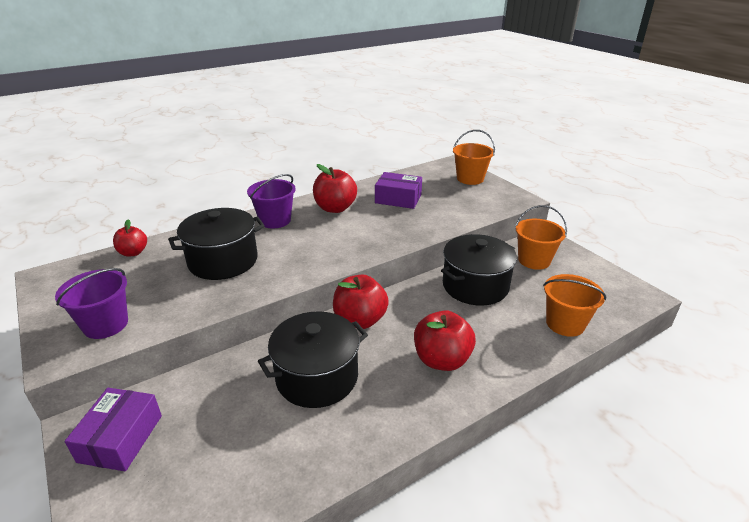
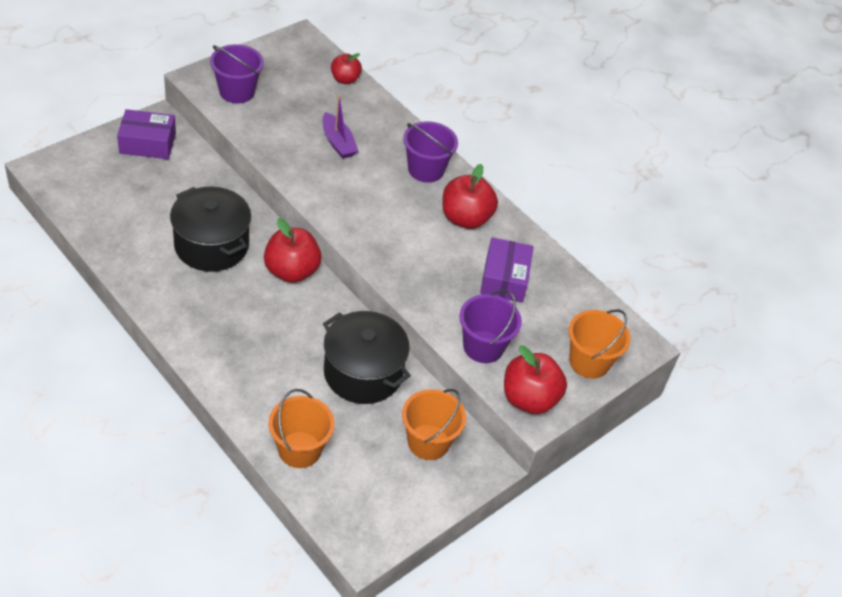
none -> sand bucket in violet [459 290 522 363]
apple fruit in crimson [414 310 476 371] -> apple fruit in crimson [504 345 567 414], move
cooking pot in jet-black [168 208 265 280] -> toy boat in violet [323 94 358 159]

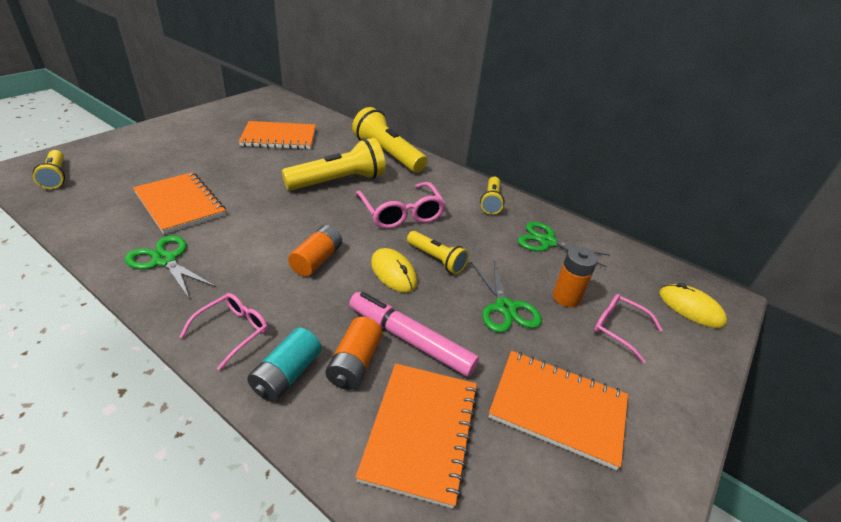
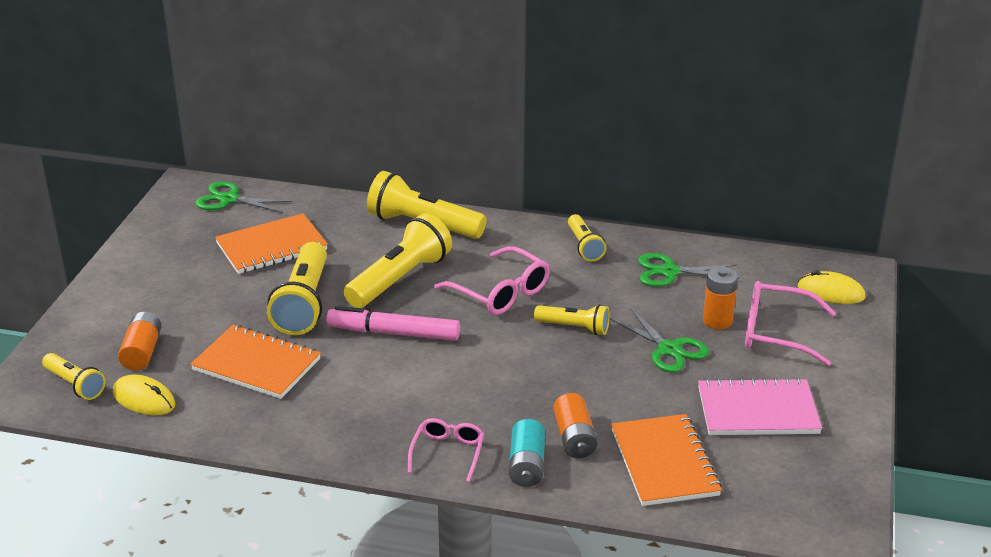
none -> torch in golden [267 242 327 335]
scissors in emerald [125 235 216 300] -> scissors in emerald [195 181 293 213], move
power cell in orange [288 225 342 277] -> power cell in orange [118 312 161 371], move
marker pen in pink [349 292 479 377] -> marker pen in pink [326 306 460 341], move
mouse in golden [371 248 417 293] -> mouse in golden [113 374 175 416], move
exercise book in orange [489 351 628 470] -> exercise book in pink [698 378 822 435]
spectacles in pink [594 294 663 363] -> spectacles in pink [745 281 836 366], x1.58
◇ ◇ ◇ ◇
Problem | Output exactly one stretch of the listing: from the line containing "none -> torch in golden [267 242 327 335]" through the line containing "exercise book in orange", both end lines included.

Response for this exercise |
none -> torch in golden [267 242 327 335]
scissors in emerald [125 235 216 300] -> scissors in emerald [195 181 293 213], move
power cell in orange [288 225 342 277] -> power cell in orange [118 312 161 371], move
marker pen in pink [349 292 479 377] -> marker pen in pink [326 306 460 341], move
mouse in golden [371 248 417 293] -> mouse in golden [113 374 175 416], move
exercise book in orange [489 351 628 470] -> exercise book in pink [698 378 822 435]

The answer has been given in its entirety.